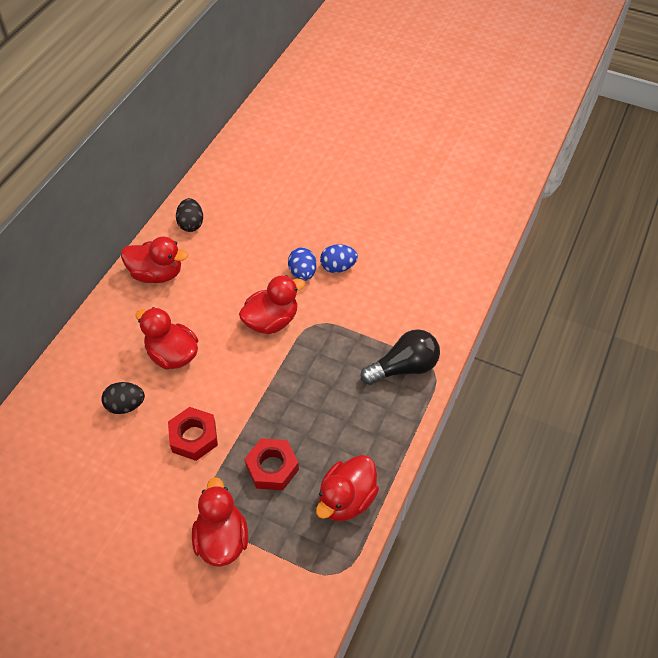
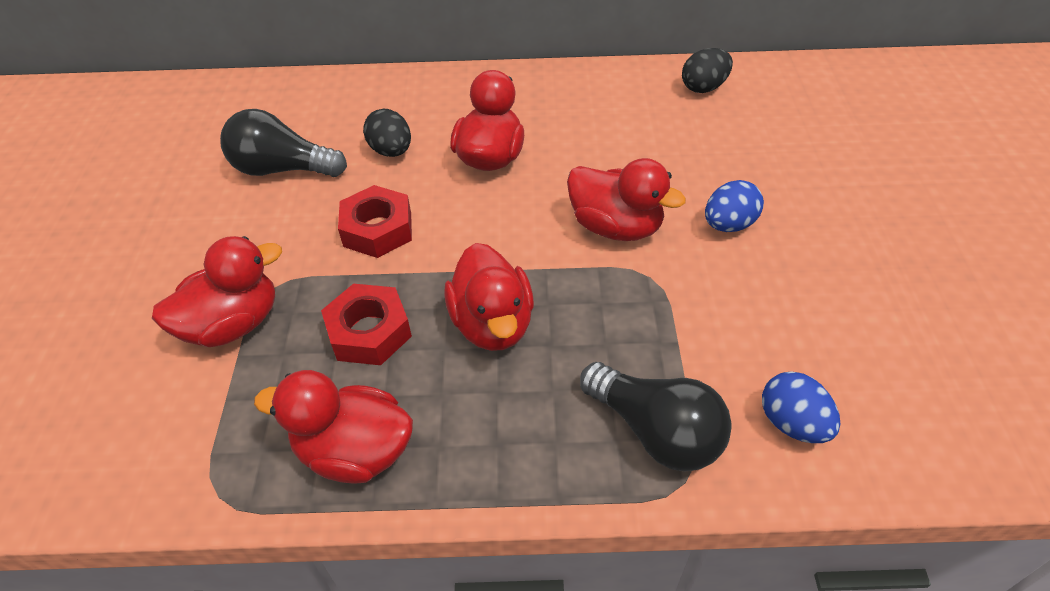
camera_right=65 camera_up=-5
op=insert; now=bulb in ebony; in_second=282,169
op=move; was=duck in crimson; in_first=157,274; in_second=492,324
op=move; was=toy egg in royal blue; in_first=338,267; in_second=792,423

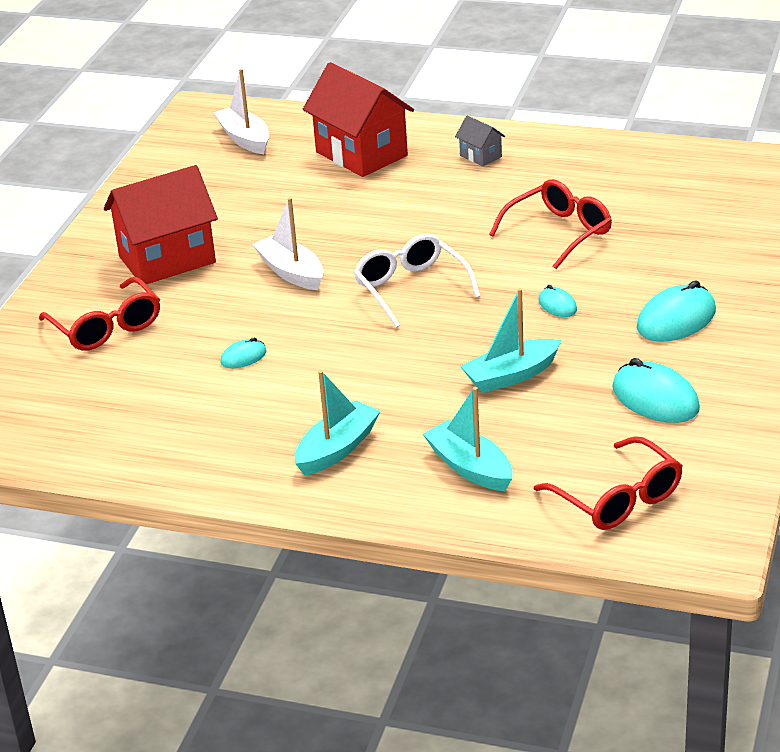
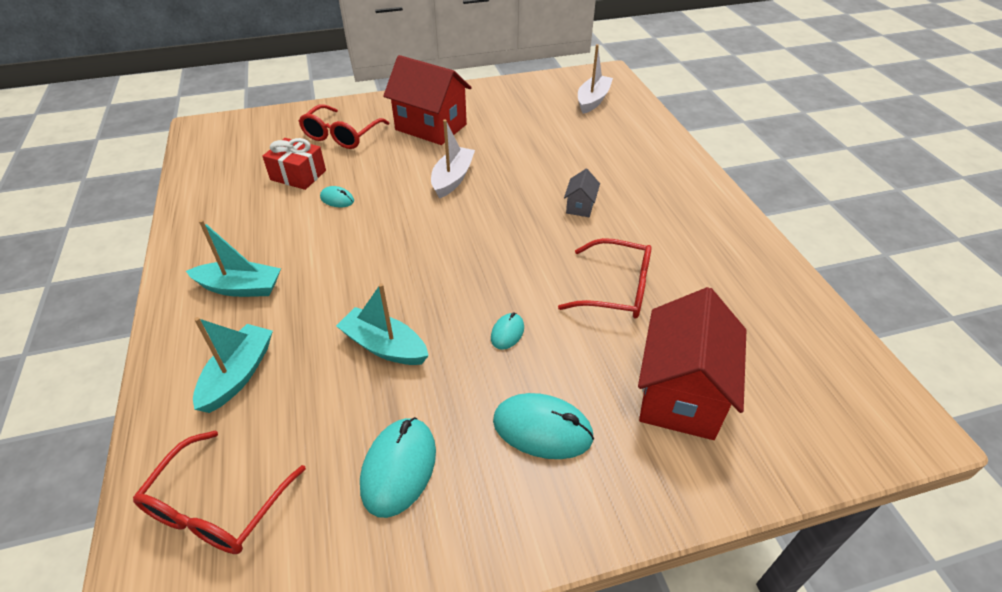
camera_right=55 camera_up=10
op=delete; was=eyeglasses in snow-white; in_first=411,288
op=insert; now=wrapped gift in crimson; in_second=298,175
op=move; was=cottage in crimson; in_first=361,154; in_second=680,394
op=move; was=cottage in ash-grey; in_first=480,156; in_second=580,206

+ + +

* About this task: Please print the entries exactly as they stand. Images are not part of the copy.

* Output for this task:
camera_right=65 camera_up=-5
op=insert; now=bulb in ebony; in_second=282,169
op=move; was=duck in crimson; in_first=157,274; in_second=492,324
op=move; was=toy egg in royal blue; in_first=338,267; in_second=792,423

camera_right=55 camera_up=10
op=delete; was=eyeglasses in snow-white; in_first=411,288
op=insert; now=wrapped gift in crimson; in_second=298,175
op=move; was=cottage in crimson; in_first=361,154; in_second=680,394
op=move; was=cottage in ash-grey; in_first=480,156; in_second=580,206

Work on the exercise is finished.